Starting at the first line of the data below, retype every line up to and including the one containing "Look at this".

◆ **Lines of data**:

▬▬▬▬▬▬

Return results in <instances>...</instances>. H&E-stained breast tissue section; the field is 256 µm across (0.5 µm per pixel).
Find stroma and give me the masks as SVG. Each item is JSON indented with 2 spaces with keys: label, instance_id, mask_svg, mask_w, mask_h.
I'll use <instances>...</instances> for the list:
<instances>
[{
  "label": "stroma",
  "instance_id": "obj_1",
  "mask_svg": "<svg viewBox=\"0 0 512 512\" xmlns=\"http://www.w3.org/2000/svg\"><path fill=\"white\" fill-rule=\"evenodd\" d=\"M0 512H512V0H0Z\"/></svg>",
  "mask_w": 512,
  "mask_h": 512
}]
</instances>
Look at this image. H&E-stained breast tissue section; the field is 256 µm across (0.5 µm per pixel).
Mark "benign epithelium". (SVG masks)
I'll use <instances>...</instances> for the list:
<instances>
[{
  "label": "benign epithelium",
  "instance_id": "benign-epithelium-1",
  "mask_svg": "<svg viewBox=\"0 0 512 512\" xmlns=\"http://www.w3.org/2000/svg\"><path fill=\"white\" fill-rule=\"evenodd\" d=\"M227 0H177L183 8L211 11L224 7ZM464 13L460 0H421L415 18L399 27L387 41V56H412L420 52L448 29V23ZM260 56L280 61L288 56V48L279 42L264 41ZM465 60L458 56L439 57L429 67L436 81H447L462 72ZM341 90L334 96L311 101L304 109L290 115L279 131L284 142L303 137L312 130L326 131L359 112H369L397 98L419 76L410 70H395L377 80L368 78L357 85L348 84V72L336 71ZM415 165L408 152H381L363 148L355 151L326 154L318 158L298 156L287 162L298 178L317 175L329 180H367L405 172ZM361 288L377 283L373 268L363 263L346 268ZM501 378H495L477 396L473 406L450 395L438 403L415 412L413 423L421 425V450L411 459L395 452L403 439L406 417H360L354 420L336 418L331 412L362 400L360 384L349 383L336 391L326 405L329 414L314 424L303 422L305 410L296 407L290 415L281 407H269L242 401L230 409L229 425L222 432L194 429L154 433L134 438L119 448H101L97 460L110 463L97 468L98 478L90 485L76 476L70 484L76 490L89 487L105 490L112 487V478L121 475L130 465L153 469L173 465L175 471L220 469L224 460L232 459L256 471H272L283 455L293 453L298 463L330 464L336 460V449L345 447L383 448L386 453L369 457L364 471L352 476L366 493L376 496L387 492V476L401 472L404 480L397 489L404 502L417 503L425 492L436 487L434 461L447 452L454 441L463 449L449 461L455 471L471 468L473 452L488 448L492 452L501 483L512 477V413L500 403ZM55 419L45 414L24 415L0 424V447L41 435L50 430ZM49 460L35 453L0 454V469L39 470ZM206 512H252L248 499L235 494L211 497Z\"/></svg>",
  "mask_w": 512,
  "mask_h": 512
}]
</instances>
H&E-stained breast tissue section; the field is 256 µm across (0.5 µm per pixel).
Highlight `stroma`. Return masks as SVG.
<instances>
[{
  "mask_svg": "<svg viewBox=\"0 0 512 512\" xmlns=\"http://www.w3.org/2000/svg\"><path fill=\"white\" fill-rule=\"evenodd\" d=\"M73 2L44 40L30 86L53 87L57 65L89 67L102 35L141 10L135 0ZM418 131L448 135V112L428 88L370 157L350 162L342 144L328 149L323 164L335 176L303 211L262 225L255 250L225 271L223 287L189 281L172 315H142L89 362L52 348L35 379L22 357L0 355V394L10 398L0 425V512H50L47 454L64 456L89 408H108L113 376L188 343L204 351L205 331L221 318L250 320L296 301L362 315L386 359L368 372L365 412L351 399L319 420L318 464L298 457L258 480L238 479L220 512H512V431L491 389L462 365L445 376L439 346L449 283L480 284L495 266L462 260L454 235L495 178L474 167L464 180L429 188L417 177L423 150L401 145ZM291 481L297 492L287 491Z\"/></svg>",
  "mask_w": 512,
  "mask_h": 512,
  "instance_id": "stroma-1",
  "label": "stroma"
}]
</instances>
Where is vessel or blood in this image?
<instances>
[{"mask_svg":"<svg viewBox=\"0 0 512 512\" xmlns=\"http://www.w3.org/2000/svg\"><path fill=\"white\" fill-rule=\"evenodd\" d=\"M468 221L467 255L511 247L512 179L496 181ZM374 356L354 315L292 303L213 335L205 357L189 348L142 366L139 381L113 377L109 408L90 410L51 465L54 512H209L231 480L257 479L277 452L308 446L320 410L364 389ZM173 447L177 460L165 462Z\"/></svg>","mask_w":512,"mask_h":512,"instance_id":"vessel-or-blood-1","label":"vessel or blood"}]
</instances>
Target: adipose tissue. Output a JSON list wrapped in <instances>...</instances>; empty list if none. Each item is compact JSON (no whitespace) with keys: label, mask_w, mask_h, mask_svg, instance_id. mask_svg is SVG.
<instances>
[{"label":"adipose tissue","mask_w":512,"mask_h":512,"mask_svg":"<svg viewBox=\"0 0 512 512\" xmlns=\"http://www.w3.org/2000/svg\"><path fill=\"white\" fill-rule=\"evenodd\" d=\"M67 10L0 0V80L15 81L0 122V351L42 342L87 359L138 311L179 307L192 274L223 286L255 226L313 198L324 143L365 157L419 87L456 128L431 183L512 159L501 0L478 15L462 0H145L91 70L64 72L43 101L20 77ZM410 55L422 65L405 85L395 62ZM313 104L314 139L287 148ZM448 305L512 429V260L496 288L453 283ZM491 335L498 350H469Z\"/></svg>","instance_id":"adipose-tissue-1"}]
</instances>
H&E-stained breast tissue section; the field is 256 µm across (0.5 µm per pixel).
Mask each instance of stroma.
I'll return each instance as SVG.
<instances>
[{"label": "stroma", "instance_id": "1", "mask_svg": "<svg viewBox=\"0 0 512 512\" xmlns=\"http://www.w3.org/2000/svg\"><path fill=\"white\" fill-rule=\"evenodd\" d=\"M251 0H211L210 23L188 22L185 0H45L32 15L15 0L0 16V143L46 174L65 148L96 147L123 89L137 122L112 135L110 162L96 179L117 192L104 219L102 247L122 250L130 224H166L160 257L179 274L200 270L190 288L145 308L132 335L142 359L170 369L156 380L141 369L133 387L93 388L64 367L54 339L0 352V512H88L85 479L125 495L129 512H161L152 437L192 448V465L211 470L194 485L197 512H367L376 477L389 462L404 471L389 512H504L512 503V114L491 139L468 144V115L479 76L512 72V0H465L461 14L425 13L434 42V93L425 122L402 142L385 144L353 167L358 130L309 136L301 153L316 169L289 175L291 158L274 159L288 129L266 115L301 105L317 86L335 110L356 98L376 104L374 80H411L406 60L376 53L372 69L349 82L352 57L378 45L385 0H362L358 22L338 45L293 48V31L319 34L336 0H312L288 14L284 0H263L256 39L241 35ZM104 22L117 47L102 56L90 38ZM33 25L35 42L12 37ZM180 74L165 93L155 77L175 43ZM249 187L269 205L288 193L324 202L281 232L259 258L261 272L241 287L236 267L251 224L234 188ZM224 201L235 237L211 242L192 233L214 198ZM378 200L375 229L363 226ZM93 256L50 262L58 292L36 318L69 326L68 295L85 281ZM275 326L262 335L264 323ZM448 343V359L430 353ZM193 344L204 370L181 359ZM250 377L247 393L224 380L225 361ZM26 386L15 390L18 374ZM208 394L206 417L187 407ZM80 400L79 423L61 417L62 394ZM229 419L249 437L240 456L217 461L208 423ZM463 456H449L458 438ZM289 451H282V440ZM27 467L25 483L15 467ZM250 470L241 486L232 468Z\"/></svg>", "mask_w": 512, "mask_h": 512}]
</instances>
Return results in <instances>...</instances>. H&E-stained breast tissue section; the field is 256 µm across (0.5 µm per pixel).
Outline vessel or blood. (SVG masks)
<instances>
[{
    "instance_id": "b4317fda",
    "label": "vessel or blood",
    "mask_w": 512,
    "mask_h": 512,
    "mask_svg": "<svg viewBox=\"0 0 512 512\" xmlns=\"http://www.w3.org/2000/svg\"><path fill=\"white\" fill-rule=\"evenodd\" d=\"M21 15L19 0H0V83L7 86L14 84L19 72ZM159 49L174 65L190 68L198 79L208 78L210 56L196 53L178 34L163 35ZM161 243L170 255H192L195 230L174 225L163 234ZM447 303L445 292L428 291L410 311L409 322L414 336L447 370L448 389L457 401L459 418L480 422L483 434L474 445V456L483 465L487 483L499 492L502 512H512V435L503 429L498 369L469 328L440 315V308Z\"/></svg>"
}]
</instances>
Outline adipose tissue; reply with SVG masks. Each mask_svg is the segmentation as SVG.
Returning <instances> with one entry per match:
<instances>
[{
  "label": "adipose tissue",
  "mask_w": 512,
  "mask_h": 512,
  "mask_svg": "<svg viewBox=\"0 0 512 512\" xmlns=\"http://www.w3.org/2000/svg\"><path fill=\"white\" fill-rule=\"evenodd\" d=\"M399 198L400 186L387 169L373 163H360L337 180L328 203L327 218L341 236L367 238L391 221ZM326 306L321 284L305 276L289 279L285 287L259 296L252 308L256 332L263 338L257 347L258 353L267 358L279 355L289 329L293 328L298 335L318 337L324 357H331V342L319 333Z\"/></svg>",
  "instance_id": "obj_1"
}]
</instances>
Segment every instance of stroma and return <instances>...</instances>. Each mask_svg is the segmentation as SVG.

▬▬▬▬▬▬

◆ **Task answer**:
Return results in <instances>...</instances>. H&E-stained breast tissue section; the field is 256 µm across (0.5 µm per pixel).
Find stroma and give me the masks as SVG. Each item is JSON indented with 2 spaces with keys: label, instance_id, mask_svg, mask_w, mask_h.
I'll use <instances>...</instances> for the list:
<instances>
[{
  "label": "stroma",
  "instance_id": "obj_1",
  "mask_svg": "<svg viewBox=\"0 0 512 512\" xmlns=\"http://www.w3.org/2000/svg\"><path fill=\"white\" fill-rule=\"evenodd\" d=\"M0 512H512V0H0Z\"/></svg>",
  "mask_w": 512,
  "mask_h": 512
}]
</instances>
Look at this image. H&E-stained breast tissue section; the field is 256 µm across (0.5 µm per pixel).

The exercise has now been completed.